● **What to work on**
From the first line of the material below to the line containing "JP3 pin 1: GND -> 5V", repeat every line exactly and add nothing.

****************

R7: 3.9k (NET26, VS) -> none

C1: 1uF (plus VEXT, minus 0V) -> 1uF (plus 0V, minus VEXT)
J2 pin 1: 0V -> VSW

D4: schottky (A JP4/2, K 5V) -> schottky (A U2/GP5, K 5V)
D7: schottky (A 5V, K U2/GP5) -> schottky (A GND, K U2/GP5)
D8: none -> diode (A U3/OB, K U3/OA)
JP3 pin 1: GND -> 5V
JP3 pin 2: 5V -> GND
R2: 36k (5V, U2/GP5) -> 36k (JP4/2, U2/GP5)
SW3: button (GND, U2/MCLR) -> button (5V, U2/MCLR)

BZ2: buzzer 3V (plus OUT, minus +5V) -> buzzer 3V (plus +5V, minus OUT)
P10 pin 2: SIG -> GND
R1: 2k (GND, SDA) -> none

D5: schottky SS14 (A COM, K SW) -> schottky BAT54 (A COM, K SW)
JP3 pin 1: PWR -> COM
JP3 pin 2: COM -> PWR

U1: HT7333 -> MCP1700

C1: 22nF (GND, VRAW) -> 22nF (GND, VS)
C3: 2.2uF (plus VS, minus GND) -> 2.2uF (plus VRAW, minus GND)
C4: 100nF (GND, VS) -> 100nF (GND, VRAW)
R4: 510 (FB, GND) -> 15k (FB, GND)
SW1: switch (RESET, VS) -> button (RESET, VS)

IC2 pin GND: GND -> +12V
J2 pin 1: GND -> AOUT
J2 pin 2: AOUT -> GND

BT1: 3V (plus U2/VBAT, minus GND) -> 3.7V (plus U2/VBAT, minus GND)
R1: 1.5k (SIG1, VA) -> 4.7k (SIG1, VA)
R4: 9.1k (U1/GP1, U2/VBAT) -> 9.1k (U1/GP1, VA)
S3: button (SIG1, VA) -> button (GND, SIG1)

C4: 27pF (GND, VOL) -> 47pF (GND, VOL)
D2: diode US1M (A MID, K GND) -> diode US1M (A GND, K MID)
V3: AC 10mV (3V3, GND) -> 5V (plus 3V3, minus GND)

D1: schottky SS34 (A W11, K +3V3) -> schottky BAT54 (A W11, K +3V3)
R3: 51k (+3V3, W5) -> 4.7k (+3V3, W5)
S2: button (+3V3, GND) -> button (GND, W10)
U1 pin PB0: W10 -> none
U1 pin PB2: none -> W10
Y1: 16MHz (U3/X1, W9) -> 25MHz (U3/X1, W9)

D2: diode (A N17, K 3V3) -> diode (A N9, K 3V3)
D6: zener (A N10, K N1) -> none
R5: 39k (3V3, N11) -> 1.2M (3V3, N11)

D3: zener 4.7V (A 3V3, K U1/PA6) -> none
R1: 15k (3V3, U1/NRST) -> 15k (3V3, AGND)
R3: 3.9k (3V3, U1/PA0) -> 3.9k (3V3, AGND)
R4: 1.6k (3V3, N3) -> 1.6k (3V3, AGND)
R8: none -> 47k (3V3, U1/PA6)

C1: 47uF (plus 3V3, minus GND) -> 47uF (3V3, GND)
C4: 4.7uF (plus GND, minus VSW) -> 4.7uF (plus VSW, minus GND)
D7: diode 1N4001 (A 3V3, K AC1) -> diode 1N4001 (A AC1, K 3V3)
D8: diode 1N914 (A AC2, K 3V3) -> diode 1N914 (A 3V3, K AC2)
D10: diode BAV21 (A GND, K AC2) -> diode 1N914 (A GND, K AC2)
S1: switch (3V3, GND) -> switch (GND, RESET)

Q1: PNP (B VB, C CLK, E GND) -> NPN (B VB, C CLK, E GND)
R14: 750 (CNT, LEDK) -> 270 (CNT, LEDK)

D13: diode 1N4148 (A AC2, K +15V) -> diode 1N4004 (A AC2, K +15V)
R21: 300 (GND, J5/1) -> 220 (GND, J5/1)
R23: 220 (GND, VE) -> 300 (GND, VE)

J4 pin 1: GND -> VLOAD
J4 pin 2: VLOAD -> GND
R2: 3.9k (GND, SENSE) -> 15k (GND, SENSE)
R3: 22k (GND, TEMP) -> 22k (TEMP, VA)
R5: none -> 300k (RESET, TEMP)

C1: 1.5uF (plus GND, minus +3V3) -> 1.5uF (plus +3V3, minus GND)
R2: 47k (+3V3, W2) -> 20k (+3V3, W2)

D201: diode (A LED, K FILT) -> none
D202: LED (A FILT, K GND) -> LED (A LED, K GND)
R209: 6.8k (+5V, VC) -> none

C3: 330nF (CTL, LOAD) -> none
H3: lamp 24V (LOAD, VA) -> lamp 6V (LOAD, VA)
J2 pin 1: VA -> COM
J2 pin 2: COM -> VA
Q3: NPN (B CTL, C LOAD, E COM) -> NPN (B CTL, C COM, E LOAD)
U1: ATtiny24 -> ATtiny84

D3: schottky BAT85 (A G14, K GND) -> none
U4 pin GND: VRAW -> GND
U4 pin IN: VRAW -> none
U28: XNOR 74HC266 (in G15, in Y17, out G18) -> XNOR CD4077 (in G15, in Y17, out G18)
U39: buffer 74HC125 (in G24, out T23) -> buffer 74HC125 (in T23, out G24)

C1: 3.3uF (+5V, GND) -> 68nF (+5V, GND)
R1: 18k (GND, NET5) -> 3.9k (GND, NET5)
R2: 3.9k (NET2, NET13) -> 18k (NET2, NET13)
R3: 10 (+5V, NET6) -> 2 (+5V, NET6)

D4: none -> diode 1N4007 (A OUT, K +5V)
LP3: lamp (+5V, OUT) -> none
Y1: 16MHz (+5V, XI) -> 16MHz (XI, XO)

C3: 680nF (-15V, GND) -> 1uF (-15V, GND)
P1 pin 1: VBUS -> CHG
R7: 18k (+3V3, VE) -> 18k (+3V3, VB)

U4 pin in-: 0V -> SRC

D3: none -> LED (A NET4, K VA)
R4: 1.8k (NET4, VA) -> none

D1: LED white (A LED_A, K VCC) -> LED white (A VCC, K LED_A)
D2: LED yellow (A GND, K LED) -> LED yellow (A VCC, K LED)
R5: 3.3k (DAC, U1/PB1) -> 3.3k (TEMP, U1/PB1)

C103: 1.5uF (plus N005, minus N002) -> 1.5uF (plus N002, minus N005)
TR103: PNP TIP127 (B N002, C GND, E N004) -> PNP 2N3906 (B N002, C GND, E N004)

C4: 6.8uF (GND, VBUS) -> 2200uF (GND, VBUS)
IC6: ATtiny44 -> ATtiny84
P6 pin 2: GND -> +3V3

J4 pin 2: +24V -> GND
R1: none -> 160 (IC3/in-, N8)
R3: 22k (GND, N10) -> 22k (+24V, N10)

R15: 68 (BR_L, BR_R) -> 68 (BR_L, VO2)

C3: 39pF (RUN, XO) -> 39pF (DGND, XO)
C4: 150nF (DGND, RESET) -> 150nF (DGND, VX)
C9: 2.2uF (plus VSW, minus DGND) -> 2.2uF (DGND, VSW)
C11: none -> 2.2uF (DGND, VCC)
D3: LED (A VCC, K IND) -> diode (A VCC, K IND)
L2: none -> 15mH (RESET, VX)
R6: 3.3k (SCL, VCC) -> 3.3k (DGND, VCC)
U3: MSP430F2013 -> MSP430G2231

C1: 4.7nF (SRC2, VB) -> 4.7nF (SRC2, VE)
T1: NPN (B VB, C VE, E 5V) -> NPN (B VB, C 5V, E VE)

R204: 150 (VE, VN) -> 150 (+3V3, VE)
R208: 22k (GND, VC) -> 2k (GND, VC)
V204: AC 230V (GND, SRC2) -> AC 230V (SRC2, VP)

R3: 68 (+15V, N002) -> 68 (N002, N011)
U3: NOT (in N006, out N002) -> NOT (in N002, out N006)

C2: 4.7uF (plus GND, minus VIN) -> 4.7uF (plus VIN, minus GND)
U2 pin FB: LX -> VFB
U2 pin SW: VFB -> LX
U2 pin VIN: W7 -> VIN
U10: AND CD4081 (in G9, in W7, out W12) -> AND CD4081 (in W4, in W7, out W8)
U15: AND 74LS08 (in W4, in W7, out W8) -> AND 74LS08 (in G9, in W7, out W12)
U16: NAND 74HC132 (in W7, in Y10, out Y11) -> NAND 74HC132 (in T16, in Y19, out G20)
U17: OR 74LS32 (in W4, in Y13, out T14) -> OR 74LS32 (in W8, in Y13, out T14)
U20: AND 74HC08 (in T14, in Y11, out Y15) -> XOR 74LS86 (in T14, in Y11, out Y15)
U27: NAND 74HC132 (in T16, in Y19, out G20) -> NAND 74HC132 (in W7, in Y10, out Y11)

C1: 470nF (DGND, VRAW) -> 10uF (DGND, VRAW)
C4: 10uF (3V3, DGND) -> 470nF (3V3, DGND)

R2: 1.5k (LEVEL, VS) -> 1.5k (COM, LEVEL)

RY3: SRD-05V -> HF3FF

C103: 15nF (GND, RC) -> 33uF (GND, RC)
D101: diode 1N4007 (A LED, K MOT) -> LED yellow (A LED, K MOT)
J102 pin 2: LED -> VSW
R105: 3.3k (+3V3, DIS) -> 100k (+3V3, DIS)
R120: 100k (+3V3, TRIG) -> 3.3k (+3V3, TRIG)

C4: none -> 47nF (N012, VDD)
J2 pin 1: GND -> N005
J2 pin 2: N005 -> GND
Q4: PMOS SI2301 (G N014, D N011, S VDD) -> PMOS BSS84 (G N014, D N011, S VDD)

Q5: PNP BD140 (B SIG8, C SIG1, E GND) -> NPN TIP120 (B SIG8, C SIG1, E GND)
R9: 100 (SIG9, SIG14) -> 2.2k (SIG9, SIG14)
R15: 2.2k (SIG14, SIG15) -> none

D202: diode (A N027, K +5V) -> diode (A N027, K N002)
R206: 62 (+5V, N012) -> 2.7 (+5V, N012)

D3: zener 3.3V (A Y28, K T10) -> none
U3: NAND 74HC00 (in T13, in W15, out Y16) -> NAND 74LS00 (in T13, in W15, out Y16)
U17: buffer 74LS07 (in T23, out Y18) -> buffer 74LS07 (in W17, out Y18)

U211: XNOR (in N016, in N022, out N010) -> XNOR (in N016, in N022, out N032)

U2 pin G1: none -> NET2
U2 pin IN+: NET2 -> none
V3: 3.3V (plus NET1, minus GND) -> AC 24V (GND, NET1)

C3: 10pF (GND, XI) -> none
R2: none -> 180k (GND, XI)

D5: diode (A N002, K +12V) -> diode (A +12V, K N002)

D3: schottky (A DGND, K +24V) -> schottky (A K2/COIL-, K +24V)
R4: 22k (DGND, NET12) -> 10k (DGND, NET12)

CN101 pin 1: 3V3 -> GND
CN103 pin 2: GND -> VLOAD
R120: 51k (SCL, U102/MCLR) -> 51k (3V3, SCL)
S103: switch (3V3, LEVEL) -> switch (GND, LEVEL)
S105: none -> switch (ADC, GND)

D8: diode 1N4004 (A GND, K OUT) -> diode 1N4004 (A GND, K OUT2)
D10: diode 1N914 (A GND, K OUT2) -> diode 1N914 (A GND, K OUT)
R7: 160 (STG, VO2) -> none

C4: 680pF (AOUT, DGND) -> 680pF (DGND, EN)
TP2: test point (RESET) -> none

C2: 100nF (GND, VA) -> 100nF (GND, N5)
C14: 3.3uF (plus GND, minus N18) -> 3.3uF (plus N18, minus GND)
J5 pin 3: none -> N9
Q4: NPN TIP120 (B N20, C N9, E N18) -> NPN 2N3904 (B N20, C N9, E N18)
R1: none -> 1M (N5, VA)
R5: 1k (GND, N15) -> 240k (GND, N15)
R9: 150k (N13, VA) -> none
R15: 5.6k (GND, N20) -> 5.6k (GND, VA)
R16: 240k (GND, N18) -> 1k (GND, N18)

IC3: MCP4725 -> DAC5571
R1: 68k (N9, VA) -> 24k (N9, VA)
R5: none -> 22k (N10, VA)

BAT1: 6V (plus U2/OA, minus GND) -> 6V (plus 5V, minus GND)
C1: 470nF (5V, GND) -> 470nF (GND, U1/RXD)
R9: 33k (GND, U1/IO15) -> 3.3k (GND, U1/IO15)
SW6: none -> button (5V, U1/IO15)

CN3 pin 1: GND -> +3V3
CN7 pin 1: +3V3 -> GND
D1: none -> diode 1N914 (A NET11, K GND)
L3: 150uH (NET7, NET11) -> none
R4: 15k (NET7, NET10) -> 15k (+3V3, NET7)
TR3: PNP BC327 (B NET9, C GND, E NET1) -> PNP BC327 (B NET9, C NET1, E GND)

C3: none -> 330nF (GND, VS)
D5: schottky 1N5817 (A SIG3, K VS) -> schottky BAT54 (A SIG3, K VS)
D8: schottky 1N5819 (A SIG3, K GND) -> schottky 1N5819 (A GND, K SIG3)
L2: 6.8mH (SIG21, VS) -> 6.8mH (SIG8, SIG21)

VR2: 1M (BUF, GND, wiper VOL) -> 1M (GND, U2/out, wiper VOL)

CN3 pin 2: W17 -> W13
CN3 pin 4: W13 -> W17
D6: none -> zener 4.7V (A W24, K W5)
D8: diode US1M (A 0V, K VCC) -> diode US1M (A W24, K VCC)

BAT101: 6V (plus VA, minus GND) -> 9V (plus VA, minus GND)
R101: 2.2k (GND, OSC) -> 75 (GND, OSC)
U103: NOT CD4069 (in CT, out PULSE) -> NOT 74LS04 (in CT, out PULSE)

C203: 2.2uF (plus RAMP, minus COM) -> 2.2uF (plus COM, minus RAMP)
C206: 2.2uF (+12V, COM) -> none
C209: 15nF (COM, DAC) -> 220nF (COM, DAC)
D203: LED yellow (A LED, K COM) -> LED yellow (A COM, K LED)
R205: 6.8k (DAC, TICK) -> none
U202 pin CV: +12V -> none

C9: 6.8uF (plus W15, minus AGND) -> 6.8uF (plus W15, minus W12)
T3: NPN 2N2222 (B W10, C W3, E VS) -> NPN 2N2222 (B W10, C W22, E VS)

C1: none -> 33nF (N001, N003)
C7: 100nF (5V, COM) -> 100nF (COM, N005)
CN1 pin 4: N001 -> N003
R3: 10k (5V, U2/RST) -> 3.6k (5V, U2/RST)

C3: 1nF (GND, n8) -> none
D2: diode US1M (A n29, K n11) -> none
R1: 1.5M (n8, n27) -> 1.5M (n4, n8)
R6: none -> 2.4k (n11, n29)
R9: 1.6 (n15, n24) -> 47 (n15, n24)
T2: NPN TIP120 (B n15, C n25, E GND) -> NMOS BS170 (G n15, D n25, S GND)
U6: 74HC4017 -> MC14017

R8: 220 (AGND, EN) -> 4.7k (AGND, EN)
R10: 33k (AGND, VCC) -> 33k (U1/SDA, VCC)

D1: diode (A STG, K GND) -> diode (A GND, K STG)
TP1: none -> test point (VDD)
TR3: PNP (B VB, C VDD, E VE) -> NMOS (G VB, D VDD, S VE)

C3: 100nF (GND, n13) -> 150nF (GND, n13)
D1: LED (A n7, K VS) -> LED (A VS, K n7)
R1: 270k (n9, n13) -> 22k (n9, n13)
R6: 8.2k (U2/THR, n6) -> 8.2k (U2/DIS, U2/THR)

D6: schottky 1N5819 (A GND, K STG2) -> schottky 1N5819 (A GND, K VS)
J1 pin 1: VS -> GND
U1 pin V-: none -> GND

****************

● **Exercise response**
R7: 3.9k (NET26, VS) -> none

C1: 1uF (plus VEXT, minus 0V) -> 1uF (plus 0V, minus VEXT)
J2 pin 1: 0V -> VSW

D4: schottky (A JP4/2, K 5V) -> schottky (A U2/GP5, K 5V)
D7: schottky (A 5V, K U2/GP5) -> schottky (A GND, K U2/GP5)
D8: none -> diode (A U3/OB, K U3/OA)
JP3 pin 1: GND -> 5V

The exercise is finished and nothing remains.